■ **Problem details**
In the listing below, how many lines carry the word "white"? Reply with only the number.

■ **Records for this exercise**
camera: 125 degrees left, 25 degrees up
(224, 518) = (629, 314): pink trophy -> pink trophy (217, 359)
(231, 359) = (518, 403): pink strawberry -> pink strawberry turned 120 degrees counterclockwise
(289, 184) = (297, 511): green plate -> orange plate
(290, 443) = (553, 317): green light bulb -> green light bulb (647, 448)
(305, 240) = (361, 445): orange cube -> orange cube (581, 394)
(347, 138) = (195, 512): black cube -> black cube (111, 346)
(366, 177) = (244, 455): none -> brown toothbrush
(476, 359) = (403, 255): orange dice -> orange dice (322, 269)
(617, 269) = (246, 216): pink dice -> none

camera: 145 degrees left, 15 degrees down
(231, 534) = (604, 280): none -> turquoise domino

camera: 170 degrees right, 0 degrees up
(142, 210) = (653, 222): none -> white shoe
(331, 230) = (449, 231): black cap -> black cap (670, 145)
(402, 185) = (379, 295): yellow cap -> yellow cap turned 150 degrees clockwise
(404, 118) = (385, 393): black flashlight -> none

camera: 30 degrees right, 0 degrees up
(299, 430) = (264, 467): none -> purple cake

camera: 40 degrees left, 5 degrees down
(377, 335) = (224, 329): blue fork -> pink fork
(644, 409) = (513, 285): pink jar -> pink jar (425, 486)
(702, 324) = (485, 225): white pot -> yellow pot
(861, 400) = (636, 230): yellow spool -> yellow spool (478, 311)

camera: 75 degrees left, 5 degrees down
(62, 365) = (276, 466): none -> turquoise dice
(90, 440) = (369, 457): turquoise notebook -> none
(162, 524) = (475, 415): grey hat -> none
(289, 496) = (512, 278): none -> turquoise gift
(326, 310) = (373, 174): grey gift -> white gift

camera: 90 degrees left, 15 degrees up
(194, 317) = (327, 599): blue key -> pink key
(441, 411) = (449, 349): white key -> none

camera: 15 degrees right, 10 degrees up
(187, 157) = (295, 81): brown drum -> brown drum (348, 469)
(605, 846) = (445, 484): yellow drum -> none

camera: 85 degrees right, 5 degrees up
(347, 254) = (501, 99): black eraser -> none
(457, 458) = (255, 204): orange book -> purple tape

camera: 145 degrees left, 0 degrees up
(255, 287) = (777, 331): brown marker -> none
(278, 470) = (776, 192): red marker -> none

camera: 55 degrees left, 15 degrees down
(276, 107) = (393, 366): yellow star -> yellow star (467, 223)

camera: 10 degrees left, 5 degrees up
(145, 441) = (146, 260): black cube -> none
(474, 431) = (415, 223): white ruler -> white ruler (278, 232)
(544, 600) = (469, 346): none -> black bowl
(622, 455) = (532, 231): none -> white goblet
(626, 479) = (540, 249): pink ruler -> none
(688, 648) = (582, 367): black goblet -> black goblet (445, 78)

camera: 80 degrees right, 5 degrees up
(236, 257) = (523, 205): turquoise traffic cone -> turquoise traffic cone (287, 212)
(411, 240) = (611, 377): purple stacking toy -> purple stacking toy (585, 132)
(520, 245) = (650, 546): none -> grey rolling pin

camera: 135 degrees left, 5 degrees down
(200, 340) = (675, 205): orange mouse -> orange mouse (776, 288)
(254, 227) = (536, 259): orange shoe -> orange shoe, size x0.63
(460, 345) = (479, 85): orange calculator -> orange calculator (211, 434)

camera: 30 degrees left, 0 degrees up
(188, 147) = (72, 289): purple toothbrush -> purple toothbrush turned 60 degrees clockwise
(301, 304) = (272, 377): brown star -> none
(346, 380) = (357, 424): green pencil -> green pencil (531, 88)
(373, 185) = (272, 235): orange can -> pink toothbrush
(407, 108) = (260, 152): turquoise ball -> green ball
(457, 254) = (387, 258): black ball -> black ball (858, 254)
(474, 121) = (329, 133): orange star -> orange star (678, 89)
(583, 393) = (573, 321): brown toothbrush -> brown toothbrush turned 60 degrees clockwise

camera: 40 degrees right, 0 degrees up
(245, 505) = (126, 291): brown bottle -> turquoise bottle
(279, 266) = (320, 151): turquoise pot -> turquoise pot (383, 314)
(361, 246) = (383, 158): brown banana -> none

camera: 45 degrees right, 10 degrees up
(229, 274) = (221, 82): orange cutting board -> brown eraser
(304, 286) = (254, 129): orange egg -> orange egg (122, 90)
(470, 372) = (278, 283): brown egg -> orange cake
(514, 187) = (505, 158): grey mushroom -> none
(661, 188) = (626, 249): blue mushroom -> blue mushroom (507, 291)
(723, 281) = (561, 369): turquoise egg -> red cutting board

■ **Exercise response**
6